[Data excerpts]

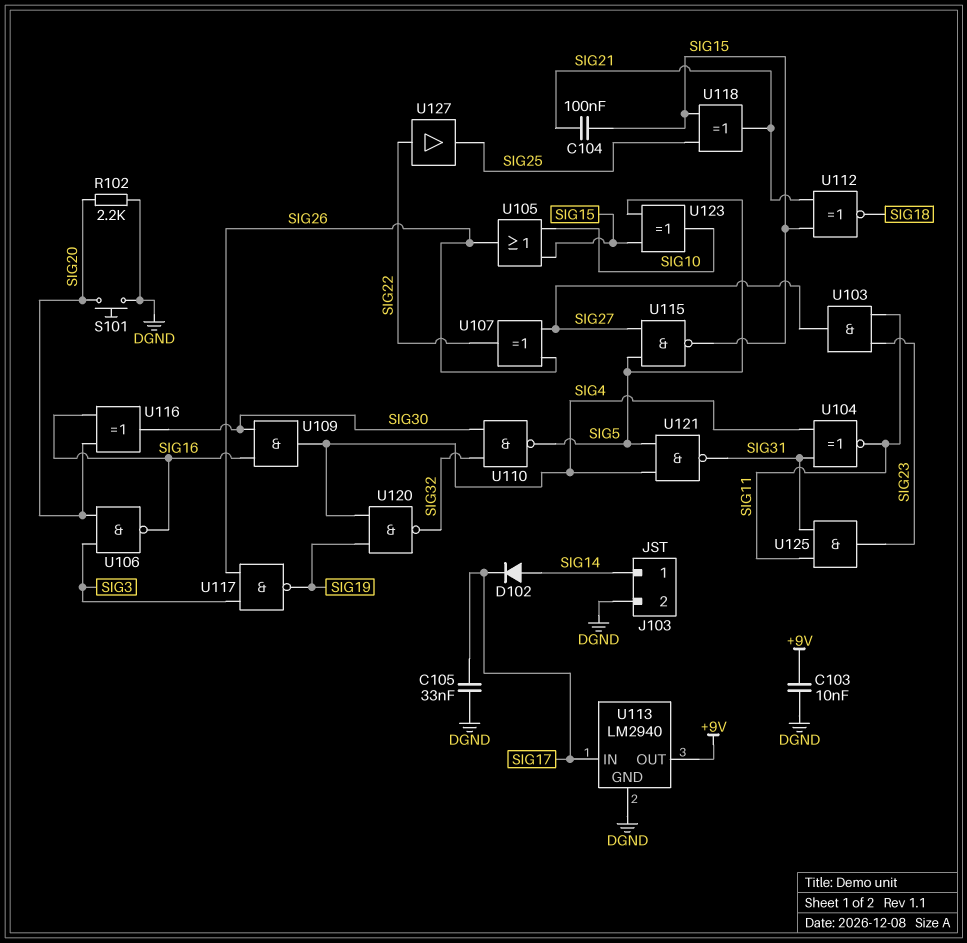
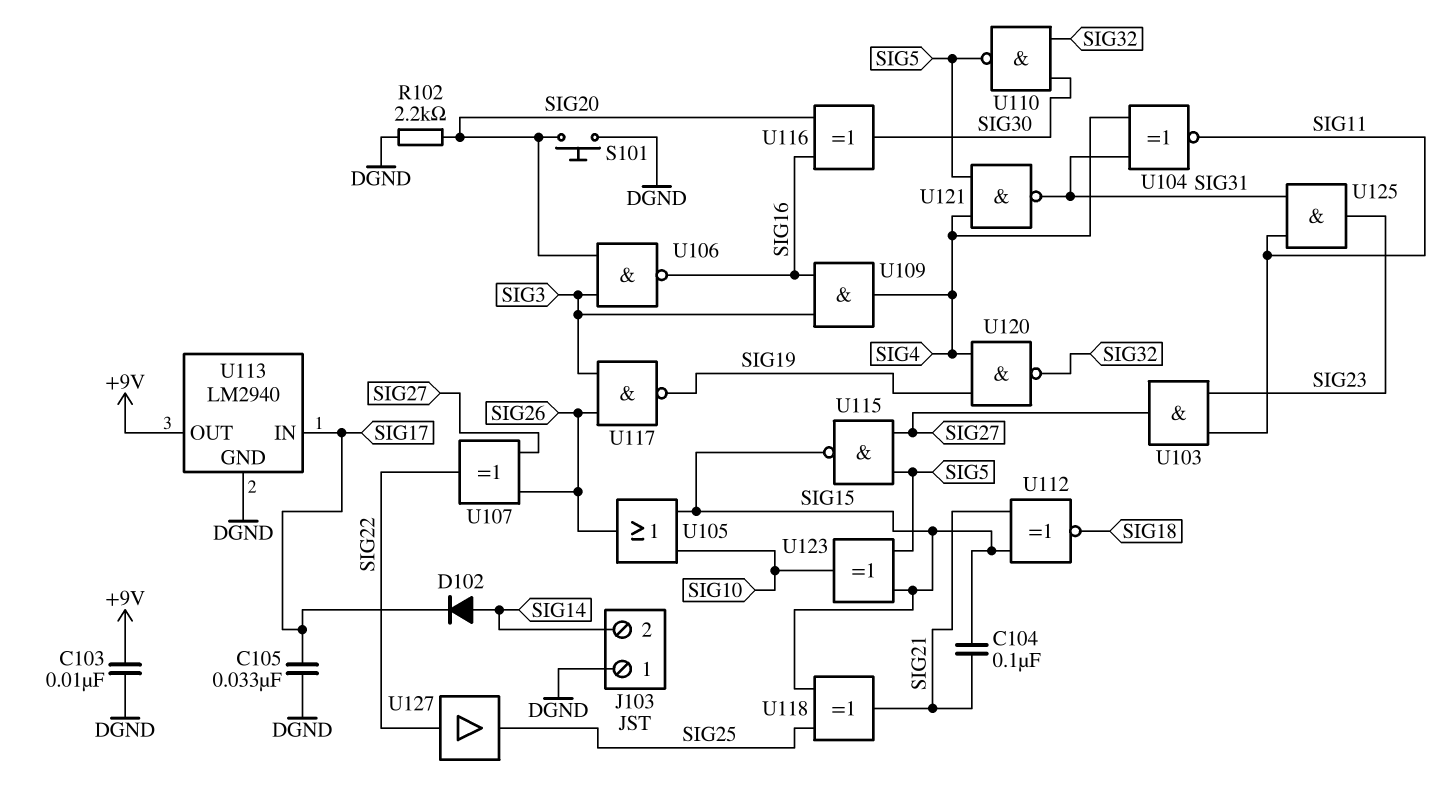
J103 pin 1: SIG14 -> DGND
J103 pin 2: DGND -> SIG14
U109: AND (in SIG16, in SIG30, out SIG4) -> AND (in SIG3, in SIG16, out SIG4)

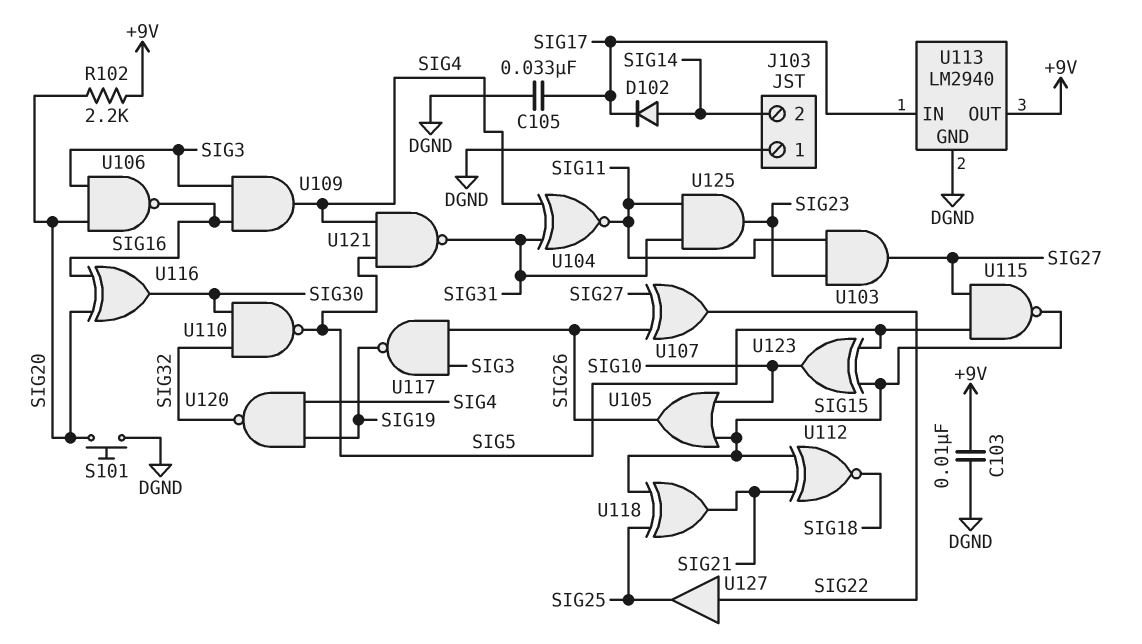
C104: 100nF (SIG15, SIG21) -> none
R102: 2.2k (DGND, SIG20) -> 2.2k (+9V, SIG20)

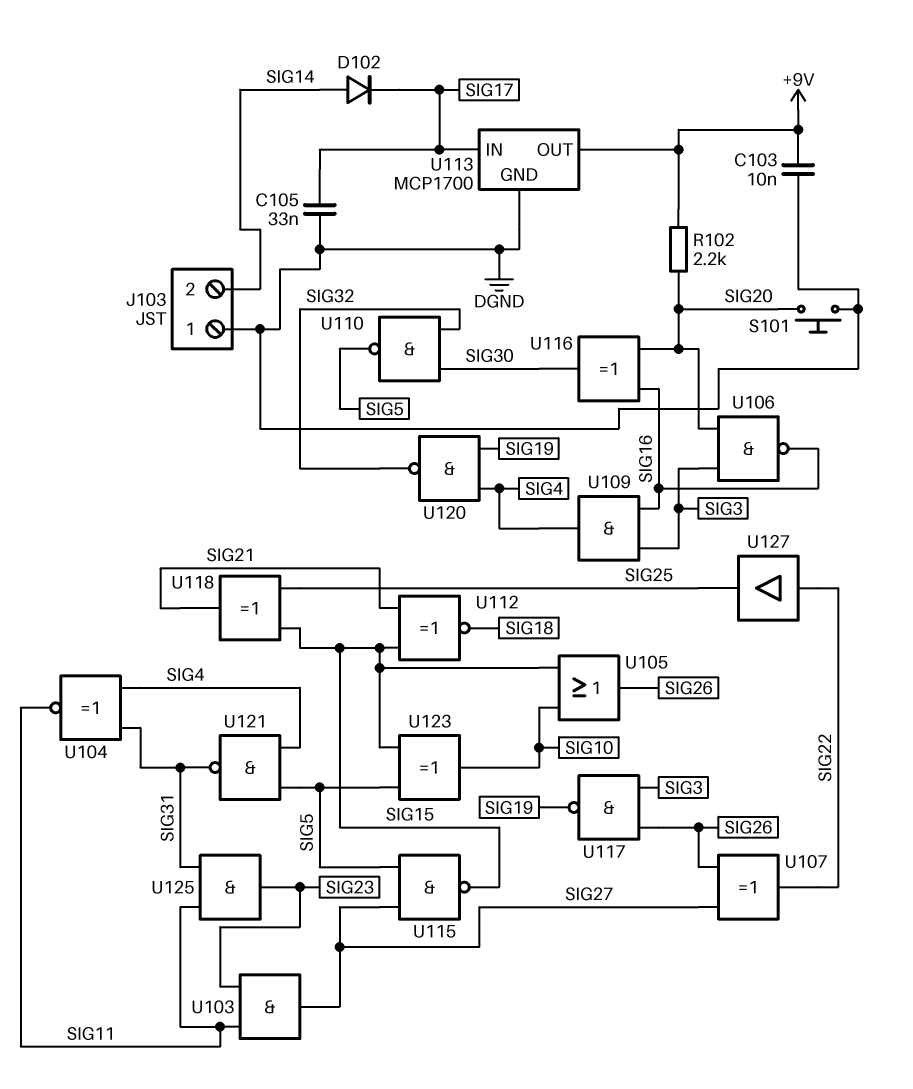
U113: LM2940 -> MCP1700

[/Data excerpts]

Quote exactly, and only, the lines from the line containing "U109: AND (in" through the final line of the records above, both included, omitting any pictures.

• **Reply**:
U109: AND (in SIG16, in SIG30, out SIG4) -> AND (in SIG3, in SIG16, out SIG4)

C104: 100nF (SIG15, SIG21) -> none
R102: 2.2k (DGND, SIG20) -> 2.2k (+9V, SIG20)

U113: LM2940 -> MCP1700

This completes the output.